:: Extracted data
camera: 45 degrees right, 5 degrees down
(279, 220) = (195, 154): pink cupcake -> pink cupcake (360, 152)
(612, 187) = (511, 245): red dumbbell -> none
::::
:: Extracted data
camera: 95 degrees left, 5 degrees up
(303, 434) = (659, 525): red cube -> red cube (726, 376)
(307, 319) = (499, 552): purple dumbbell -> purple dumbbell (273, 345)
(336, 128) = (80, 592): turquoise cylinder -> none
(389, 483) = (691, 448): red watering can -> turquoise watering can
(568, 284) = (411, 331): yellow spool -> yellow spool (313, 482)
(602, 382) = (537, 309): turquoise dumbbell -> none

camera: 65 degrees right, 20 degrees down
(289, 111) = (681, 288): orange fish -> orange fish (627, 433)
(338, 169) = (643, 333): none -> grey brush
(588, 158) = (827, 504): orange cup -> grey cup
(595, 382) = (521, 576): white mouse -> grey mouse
::::
After locating the line with "(289, 111) = (681, 288): orange" in the material above, return it and each line after it exactly, ending at the line with "(595, 382) = (521, 576): white".

(289, 111) = (681, 288): orange fish -> orange fish (627, 433)
(338, 169) = (643, 333): none -> grey brush
(588, 158) = (827, 504): orange cup -> grey cup
(595, 382) = (521, 576): white mouse -> grey mouse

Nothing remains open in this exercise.